▶ **Data to process**
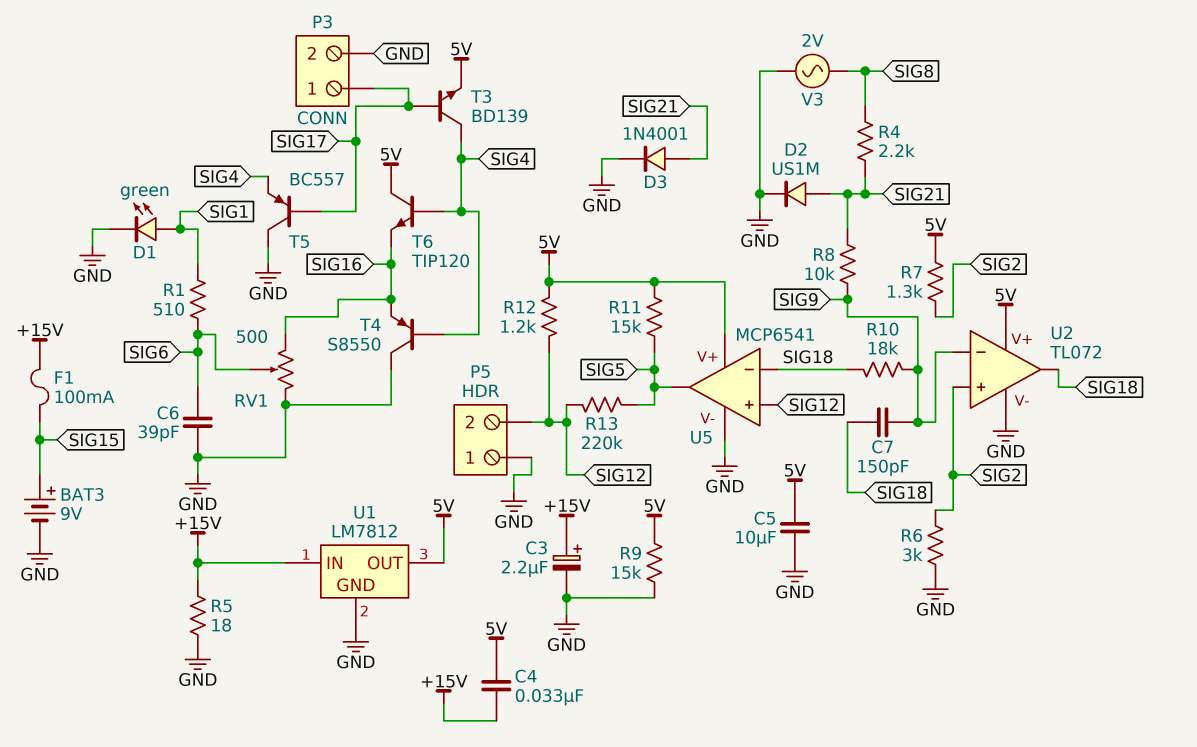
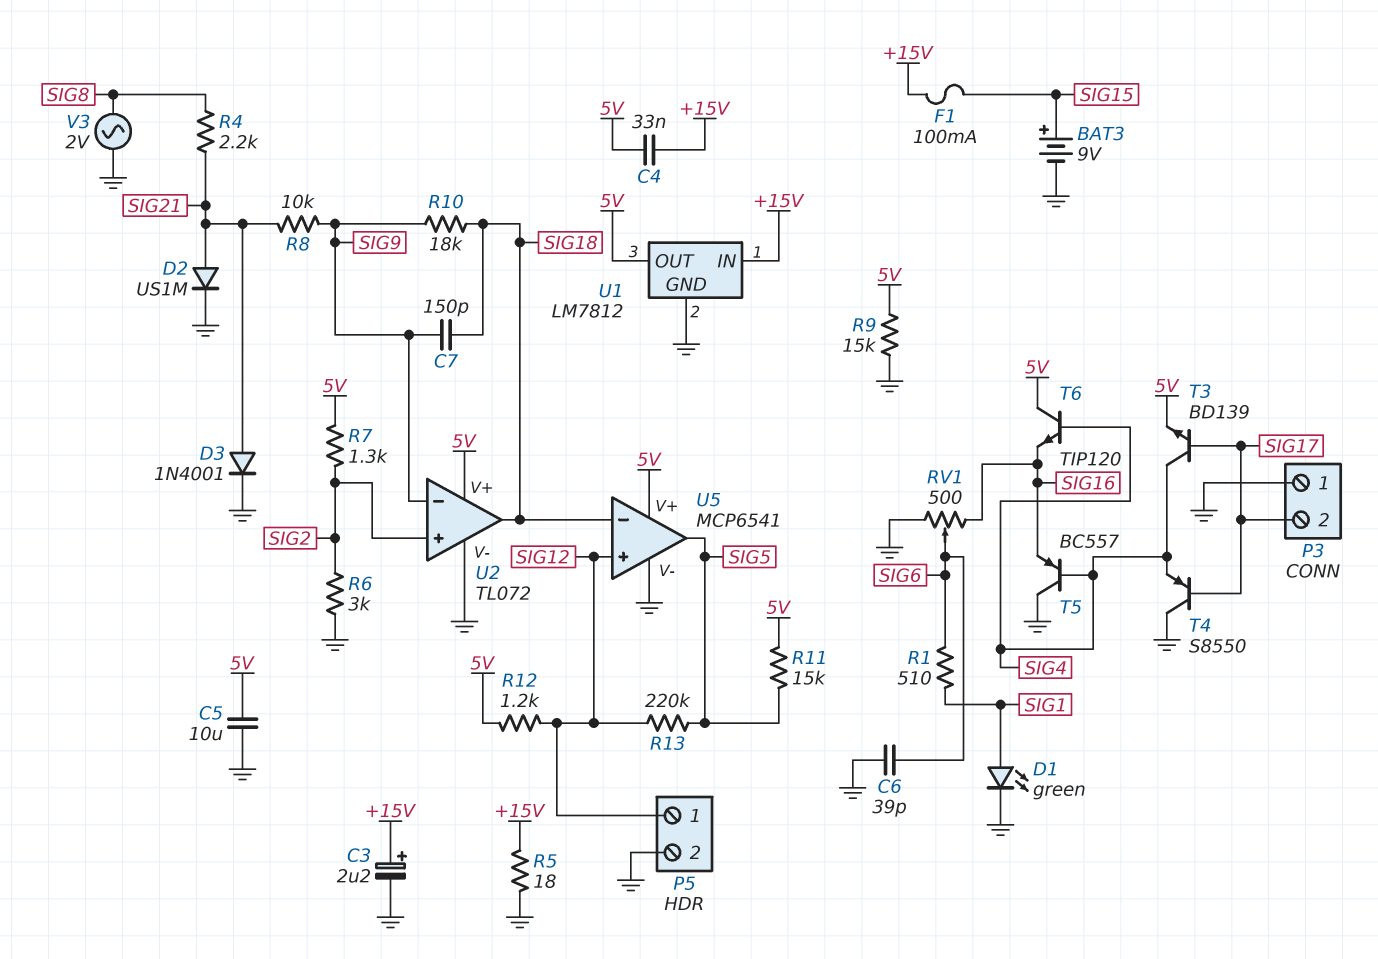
P3 pin 1: SIG17 -> GND
P3 pin 2: GND -> SIG17
P5 pin 1: GND -> SIG12
P5 pin 2: SIG12 -> GND
T4: PNP S8550 (B SIG4, C GND, E SIG16) -> PNP S8550 (B SIG17, C GND, E SIG4)
T5: PNP BC557 (B SIG17, C GND, E SIG4) -> PNP BC557 (B SIG4, C GND, E SIG16)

▶ **Problem description**
Restate the material above word for word, so that nothing changes except that the pictures are gone.

▶ **Response to the exercise**
P3 pin 1: SIG17 -> GND
P3 pin 2: GND -> SIG17
P5 pin 1: GND -> SIG12
P5 pin 2: SIG12 -> GND
T4: PNP S8550 (B SIG4, C GND, E SIG16) -> PNP S8550 (B SIG17, C GND, E SIG4)
T5: PNP BC557 (B SIG17, C GND, E SIG4) -> PNP BC557 (B SIG4, C GND, E SIG16)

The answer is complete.